All that is needed is the line containing "cyan ellipse: (52, 126) -> (81, 115), moved" and the lines after it to the end of the material, written out exactly, pictures left aside.

- Data to process -

──────────

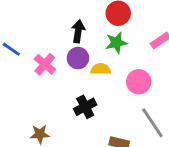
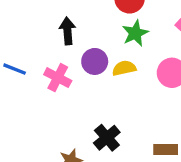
black arrow: (78, 31) -> (68, 31), moved
black cross: (85, 107) -> (107, 138), moved

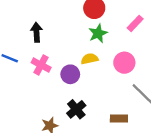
black arrow: (68, 31) -> (37, 32), moved
purple circle: (95, 61) -> (70, 74), moved

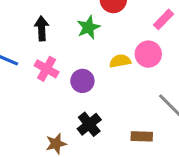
green star: (98, 33) -> (88, 27), moved
yellow semicircle: (90, 59) -> (120, 61), moved
pink circle: (124, 63) -> (148, 54), moved

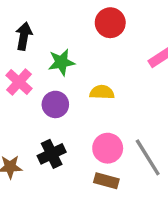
green star: (88, 27) -> (61, 62), moved
pink circle: (148, 54) -> (108, 148), moved

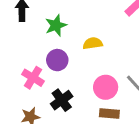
pink cross: (19, 82) -> (33, 78), moved

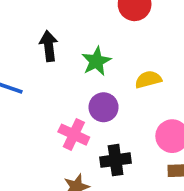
black cross: (62, 100) -> (116, 160), turned 35

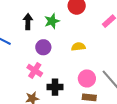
green star: (96, 61) -> (52, 21), moved
purple circle: (104, 107) -> (43, 47), moved

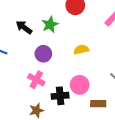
black arrow: (28, 22) -> (24, 27), turned -49
pink circle: (87, 78) -> (80, 85), moved

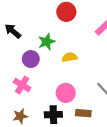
green star: (50, 25) -> (47, 42), moved
black cross: (60, 96) -> (53, 115), moved

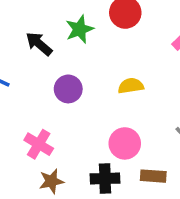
green star: (47, 42) -> (80, 29), moved
pink cross: (22, 85) -> (39, 144), moved

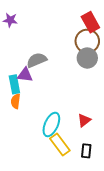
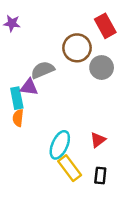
brown circle: (87, 41) -> (77, 48), moved

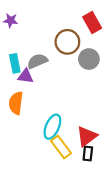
cyan rectangle: (17, 98) -> (15, 63), moved
orange semicircle: (18, 118) -> (16, 103), size x1.5
red triangle: (98, 140) -> (87, 136), moved, size x1.5

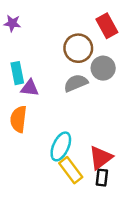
gray semicircle: (37, 61) -> (76, 83), moved

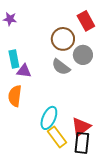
gray semicircle: (76, 83) -> (61, 67), turned -120
black rectangle: (102, 178) -> (82, 143), size x1.5

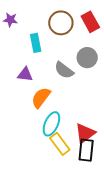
brown circle: (63, 39) -> (61, 23), moved
cyan rectangle: (14, 59) -> (36, 43), moved
orange semicircle: (15, 96) -> (41, 98), moved, turned 30

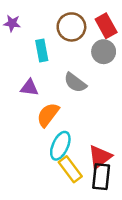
gray circle: (87, 58) -> (104, 52), moved

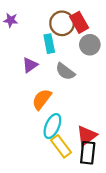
red rectangle: (106, 26) -> (79, 22), moved
cyan rectangle: (42, 50) -> (49, 44), moved
purple triangle: (29, 88) -> (30, 65), moved, turned -42

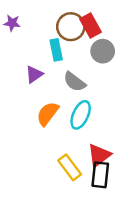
cyan ellipse: (52, 126) -> (81, 115), moved

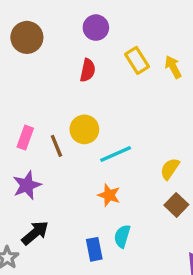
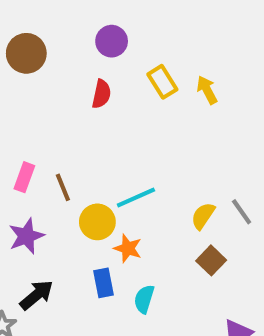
yellow circle: (84, 129) -> (97, 222), moved
blue rectangle: (94, 249) -> (103, 283), moved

──────────

- Solution -
cyan ellipse: (52, 126) -> (81, 115), moved

yellow circle: (84, 129) -> (97, 222), moved
blue rectangle: (94, 249) -> (103, 283), moved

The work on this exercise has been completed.